▶ TRY IT: Identify all lines in the data containing the string "turquoise". Copy them out.

=== ENTRIES PROVIDED ===

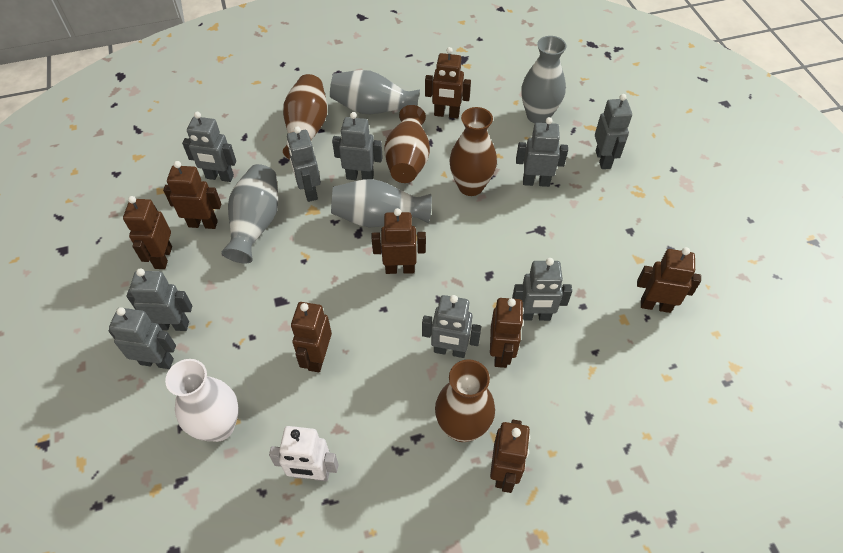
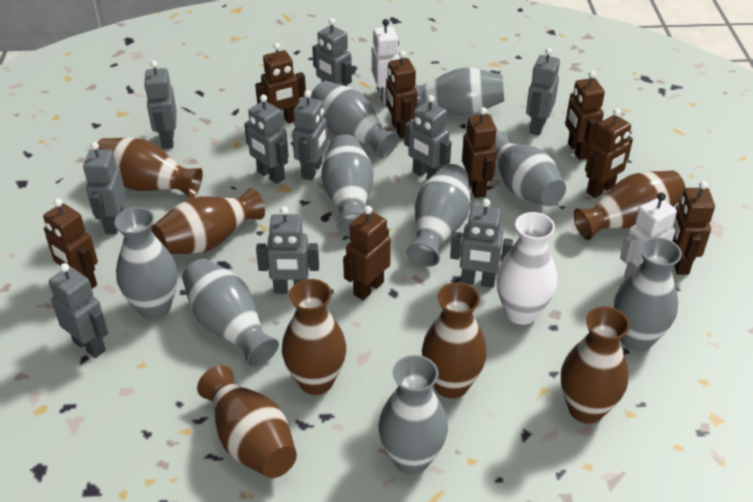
brown vase: 4 -> 7
grey robot: 9 -> 10
grey vase: 4 -> 9
white robot: 1 -> 2

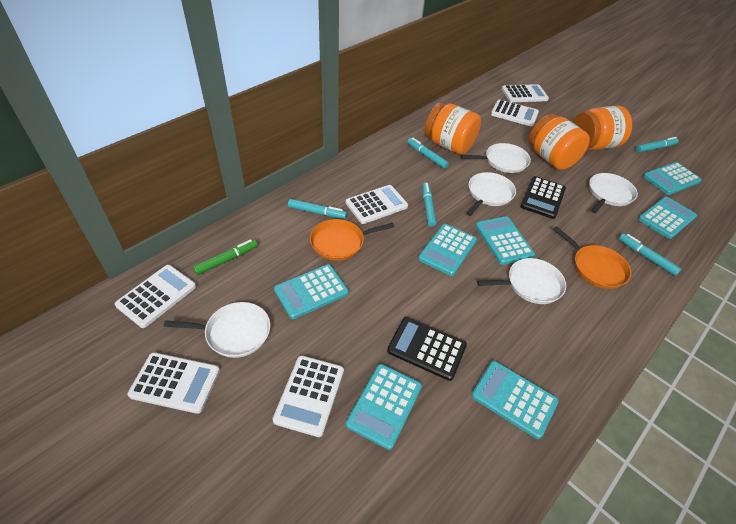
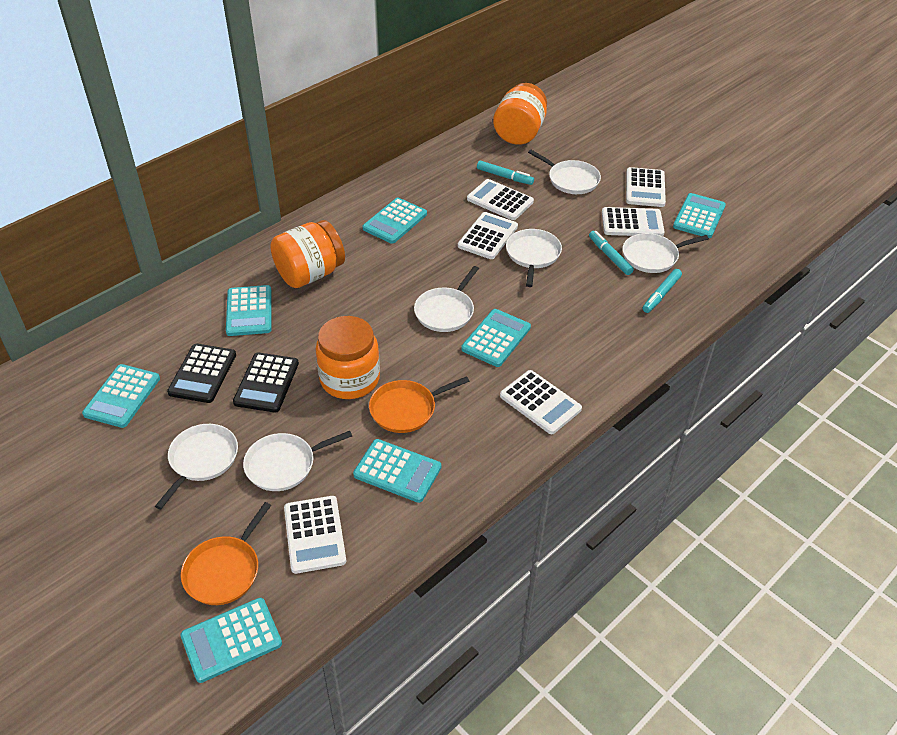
green marker: 1 -> 0
turquoise marker: 5 -> 3
white pan: 5 -> 6

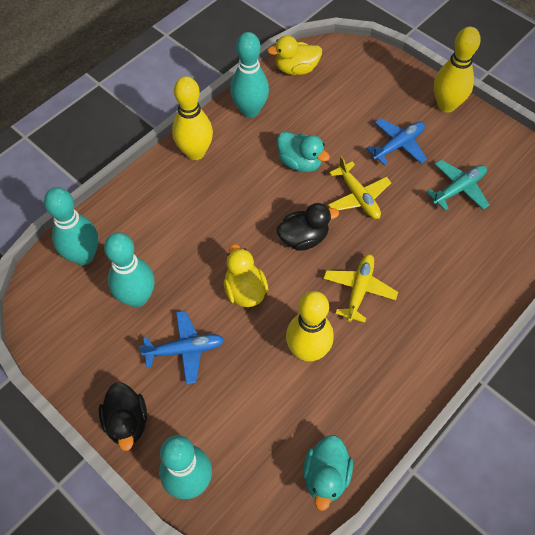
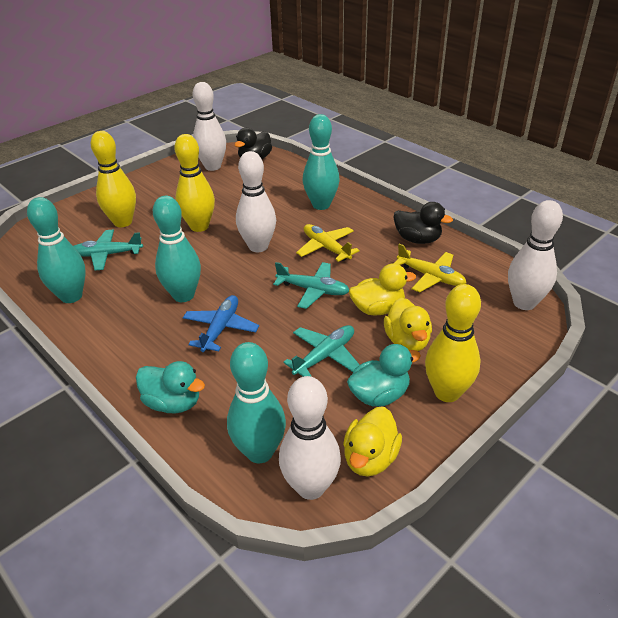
blue plane: 2 -> 1
turquoise plane: 1 -> 3
white bowling pin: 0 -> 4
yellow duck: 2 -> 3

===

▶ OUTPUT:
turquoise marker: 5 -> 3
turquoise plane: 1 -> 3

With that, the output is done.